◆ **WORK INSTRUCTION**: Retype the data that follows, keeping every character the same.
(EXCERPTED DATA)
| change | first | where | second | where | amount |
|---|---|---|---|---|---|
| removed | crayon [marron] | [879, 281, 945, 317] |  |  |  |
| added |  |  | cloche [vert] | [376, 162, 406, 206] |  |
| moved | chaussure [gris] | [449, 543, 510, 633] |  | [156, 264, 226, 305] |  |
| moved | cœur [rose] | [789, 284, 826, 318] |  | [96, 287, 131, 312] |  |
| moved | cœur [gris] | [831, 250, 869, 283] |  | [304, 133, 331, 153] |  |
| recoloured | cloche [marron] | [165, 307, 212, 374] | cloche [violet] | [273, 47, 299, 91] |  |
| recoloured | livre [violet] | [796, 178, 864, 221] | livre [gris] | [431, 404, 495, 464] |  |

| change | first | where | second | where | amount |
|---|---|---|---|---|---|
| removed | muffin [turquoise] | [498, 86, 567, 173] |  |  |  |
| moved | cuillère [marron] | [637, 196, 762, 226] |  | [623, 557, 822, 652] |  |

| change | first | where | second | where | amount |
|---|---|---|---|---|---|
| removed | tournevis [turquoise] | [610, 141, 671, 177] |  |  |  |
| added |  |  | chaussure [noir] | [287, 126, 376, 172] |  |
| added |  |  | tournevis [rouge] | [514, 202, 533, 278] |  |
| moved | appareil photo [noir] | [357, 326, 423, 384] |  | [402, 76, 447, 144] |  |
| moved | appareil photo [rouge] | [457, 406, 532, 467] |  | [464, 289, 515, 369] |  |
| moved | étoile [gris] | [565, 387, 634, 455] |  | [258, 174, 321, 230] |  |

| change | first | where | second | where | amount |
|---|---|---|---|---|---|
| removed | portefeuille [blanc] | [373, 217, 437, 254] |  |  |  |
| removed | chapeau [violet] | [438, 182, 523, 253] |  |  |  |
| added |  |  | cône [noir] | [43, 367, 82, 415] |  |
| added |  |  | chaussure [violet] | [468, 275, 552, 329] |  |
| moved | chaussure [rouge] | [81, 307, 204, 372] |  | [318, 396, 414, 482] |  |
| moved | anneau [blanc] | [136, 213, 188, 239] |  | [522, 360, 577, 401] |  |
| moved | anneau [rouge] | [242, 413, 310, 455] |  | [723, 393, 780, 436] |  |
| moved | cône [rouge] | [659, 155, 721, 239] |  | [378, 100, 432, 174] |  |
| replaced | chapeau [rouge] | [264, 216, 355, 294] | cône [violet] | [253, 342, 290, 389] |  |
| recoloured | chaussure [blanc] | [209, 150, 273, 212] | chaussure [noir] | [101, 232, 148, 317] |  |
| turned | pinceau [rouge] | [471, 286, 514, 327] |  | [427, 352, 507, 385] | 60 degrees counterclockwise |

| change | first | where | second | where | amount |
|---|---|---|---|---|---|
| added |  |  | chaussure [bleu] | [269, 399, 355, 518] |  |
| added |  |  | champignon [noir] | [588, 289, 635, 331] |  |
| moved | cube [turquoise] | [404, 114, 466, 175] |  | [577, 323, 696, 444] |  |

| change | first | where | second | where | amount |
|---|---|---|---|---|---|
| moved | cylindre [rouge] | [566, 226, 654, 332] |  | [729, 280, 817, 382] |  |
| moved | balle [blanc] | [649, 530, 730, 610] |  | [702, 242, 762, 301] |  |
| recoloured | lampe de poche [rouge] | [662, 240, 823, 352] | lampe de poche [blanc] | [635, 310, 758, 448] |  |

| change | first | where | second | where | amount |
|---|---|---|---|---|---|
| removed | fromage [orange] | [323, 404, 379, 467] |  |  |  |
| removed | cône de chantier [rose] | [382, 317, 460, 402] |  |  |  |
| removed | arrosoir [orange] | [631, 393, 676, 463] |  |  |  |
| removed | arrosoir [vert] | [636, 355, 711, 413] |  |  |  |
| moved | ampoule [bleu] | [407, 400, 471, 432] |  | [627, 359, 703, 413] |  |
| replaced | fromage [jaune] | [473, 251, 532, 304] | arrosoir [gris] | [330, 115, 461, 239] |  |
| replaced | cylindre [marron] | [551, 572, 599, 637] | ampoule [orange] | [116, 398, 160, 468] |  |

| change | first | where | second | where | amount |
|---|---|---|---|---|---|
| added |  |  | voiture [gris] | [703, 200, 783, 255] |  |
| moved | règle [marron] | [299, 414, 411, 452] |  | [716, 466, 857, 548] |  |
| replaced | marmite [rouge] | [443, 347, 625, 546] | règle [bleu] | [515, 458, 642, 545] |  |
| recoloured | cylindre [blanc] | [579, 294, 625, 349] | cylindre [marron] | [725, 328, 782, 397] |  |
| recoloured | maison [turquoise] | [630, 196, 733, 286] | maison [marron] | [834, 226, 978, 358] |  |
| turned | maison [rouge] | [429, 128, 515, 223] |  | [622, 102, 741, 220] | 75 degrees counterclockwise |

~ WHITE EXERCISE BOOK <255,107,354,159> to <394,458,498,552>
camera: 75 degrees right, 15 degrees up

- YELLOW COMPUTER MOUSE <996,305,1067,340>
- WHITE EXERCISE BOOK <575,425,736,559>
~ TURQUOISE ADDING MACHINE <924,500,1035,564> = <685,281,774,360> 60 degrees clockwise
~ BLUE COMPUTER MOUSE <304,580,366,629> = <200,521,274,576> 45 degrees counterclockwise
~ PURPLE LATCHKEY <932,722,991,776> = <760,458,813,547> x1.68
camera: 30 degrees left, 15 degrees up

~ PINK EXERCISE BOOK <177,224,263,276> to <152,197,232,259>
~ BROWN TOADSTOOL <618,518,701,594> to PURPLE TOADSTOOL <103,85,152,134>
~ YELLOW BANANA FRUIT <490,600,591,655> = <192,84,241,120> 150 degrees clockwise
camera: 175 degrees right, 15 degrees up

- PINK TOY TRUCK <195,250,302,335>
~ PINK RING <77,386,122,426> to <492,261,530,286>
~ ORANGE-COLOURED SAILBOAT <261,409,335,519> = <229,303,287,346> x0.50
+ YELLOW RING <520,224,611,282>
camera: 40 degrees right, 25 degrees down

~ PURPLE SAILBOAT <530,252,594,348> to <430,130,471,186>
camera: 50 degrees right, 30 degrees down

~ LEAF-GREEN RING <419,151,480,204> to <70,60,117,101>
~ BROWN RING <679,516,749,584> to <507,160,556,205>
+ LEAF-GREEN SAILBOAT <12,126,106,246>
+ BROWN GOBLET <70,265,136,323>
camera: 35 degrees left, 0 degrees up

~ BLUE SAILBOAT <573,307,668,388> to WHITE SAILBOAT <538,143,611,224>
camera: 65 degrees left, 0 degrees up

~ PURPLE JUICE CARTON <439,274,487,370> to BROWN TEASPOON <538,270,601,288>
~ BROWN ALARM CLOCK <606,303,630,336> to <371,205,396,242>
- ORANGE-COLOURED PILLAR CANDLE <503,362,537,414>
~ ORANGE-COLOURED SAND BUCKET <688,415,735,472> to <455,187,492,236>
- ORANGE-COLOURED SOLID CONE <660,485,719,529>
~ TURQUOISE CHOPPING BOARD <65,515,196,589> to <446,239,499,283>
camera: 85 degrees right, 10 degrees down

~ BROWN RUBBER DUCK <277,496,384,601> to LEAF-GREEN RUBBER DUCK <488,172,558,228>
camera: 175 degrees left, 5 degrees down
(End EXCERPTED DATA)
◆ **ANSWER BELOW**:
| change | first | where | second | where | amount |
|---|---|---|---|---|---|
| removed | crayon [marron] | [879, 281, 945, 317] |  |  |  |
| added |  |  | cloche [vert] | [376, 162, 406, 206] |  |
| moved | chaussure [gris] | [449, 543, 510, 633] |  | [156, 264, 226, 305] |  |
| moved | cœur [rose] | [789, 284, 826, 318] |  | [96, 287, 131, 312] |  |
| moved | cœur [gris] | [831, 250, 869, 283] |  | [304, 133, 331, 153] |  |
| recoloured | cloche [marron] | [165, 307, 212, 374] | cloche [violet] | [273, 47, 299, 91] |  |
| recoloured | livre [violet] | [796, 178, 864, 221] | livre [gris] | [431, 404, 495, 464] |  |

| change | first | where | second | where | amount |
|---|---|---|---|---|---|
| removed | muffin [turquoise] | [498, 86, 567, 173] |  |  |  |
| moved | cuillère [marron] | [637, 196, 762, 226] |  | [623, 557, 822, 652] |  |

| change | first | where | second | where | amount |
|---|---|---|---|---|---|
| removed | tournevis [turquoise] | [610, 141, 671, 177] |  |  |  |
| added |  |  | chaussure [noir] | [287, 126, 376, 172] |  |
| added |  |  | tournevis [rouge] | [514, 202, 533, 278] |  |
| moved | appareil photo [noir] | [357, 326, 423, 384] |  | [402, 76, 447, 144] |  |
| moved | appareil photo [rouge] | [457, 406, 532, 467] |  | [464, 289, 515, 369] |  |
| moved | étoile [gris] | [565, 387, 634, 455] |  | [258, 174, 321, 230] |  |

| change | first | where | second | where | amount |
|---|---|---|---|---|---|
| removed | portefeuille [blanc] | [373, 217, 437, 254] |  |  |  |
| removed | chapeau [violet] | [438, 182, 523, 253] |  |  |  |
| added |  |  | cône [noir] | [43, 367, 82, 415] |  |
| added |  |  | chaussure [violet] | [468, 275, 552, 329] |  |
| moved | chaussure [rouge] | [81, 307, 204, 372] |  | [318, 396, 414, 482] |  |
| moved | anneau [blanc] | [136, 213, 188, 239] |  | [522, 360, 577, 401] |  |
| moved | anneau [rouge] | [242, 413, 310, 455] |  | [723, 393, 780, 436] |  |
| moved | cône [rouge] | [659, 155, 721, 239] |  | [378, 100, 432, 174] |  |
| replaced | chapeau [rouge] | [264, 216, 355, 294] | cône [violet] | [253, 342, 290, 389] |  |
| recoloured | chaussure [blanc] | [209, 150, 273, 212] | chaussure [noir] | [101, 232, 148, 317] |  |
| turned | pinceau [rouge] | [471, 286, 514, 327] |  | [427, 352, 507, 385] | 60 degrees counterclockwise |

| change | first | where | second | where | amount |
|---|---|---|---|---|---|
| added |  |  | chaussure [bleu] | [269, 399, 355, 518] |  |
| added |  |  | champignon [noir] | [588, 289, 635, 331] |  |
| moved | cube [turquoise] | [404, 114, 466, 175] |  | [577, 323, 696, 444] |  |

| change | first | where | second | where | amount |
|---|---|---|---|---|---|
| moved | cylindre [rouge] | [566, 226, 654, 332] |  | [729, 280, 817, 382] |  |
| moved | balle [blanc] | [649, 530, 730, 610] |  | [702, 242, 762, 301] |  |
| recoloured | lampe de poche [rouge] | [662, 240, 823, 352] | lampe de poche [blanc] | [635, 310, 758, 448] |  |

| change | first | where | second | where | amount |
|---|---|---|---|---|---|
| removed | fromage [orange] | [323, 404, 379, 467] |  |  |  |
| removed | cône de chantier [rose] | [382, 317, 460, 402] |  |  |  |
| removed | arrosoir [orange] | [631, 393, 676, 463] |  |  |  |
| removed | arrosoir [vert] | [636, 355, 711, 413] |  |  |  |
| moved | ampoule [bleu] | [407, 400, 471, 432] |  | [627, 359, 703, 413] |  |
| replaced | fromage [jaune] | [473, 251, 532, 304] | arrosoir [gris] | [330, 115, 461, 239] |  |
| replaced | cylindre [marron] | [551, 572, 599, 637] | ampoule [orange] | [116, 398, 160, 468] |  |

| change | first | where | second | where | amount |
|---|---|---|---|---|---|
| added |  |  | voiture [gris] | [703, 200, 783, 255] |  |
| moved | règle [marron] | [299, 414, 411, 452] |  | [716, 466, 857, 548] |  |
| replaced | marmite [rouge] | [443, 347, 625, 546] | règle [bleu] | [515, 458, 642, 545] |  |
| recoloured | cylindre [blanc] | [579, 294, 625, 349] | cylindre [marron] | [725, 328, 782, 397] |  |
| recoloured | maison [turquoise] | [630, 196, 733, 286] | maison [marron] | [834, 226, 978, 358] |  |
| turned | maison [rouge] | [429, 128, 515, 223] |  | [622, 102, 741, 220] | 75 degrees counterclockwise |

~ WHITE EXERCISE BOOK <255,107,354,159> to <394,458,498,552>
camera: 75 degrees right, 15 degrees up

- YELLOW COMPUTER MOUSE <996,305,1067,340>
- WHITE EXERCISE BOOK <575,425,736,559>
~ TURQUOISE ADDING MACHINE <924,500,1035,564> = <685,281,774,360> 60 degrees clockwise
~ BLUE COMPUTER MOUSE <304,580,366,629> = <200,521,274,576> 45 degrees counterclockwise
~ PURPLE LATCHKEY <932,722,991,776> = <760,458,813,547> x1.68
camera: 30 degrees left, 15 degrees up

~ PINK EXERCISE BOOK <177,224,263,276> to <152,197,232,259>
~ BROWN TOADSTOOL <618,518,701,594> to PURPLE TOADSTOOL <103,85,152,134>
~ YELLOW BANANA FRUIT <490,600,591,655> = <192,84,241,120> 150 degrees clockwise
camera: 175 degrees right, 15 degrees up

- PINK TOY TRUCK <195,250,302,335>
~ PINK RING <77,386,122,426> to <492,261,530,286>
~ ORANGE-COLOURED SAILBOAT <261,409,335,519> = <229,303,287,346> x0.50
+ YELLOW RING <520,224,611,282>
camera: 40 degrees right, 25 degrees down

~ PURPLE SAILBOAT <530,252,594,348> to <430,130,471,186>
camera: 50 degrees right, 30 degrees down

~ LEAF-GREEN RING <419,151,480,204> to <70,60,117,101>
~ BROWN RING <679,516,749,584> to <507,160,556,205>
+ LEAF-GREEN SAILBOAT <12,126,106,246>
+ BROWN GOBLET <70,265,136,323>
camera: 35 degrees left, 0 degrees up

~ BLUE SAILBOAT <573,307,668,388> to WHITE SAILBOAT <538,143,611,224>
camera: 65 degrees left, 0 degrees up

~ PURPLE JUICE CARTON <439,274,487,370> to BROWN TEASPOON <538,270,601,288>
~ BROWN ALARM CLOCK <606,303,630,336> to <371,205,396,242>
- ORANGE-COLOURED PILLAR CANDLE <503,362,537,414>
~ ORANGE-COLOURED SAND BUCKET <688,415,735,472> to <455,187,492,236>
- ORANGE-COLOURED SOLID CONE <660,485,719,529>
~ TURQUOISE CHOPPING BOARD <65,515,196,589> to <446,239,499,283>
camera: 85 degrees right, 10 degrees down

~ BROWN RUBBER DUCK <277,496,384,601> to LEAF-GREEN RUBBER DUCK <488,172,558,228>
camera: 175 degrees left, 5 degrees down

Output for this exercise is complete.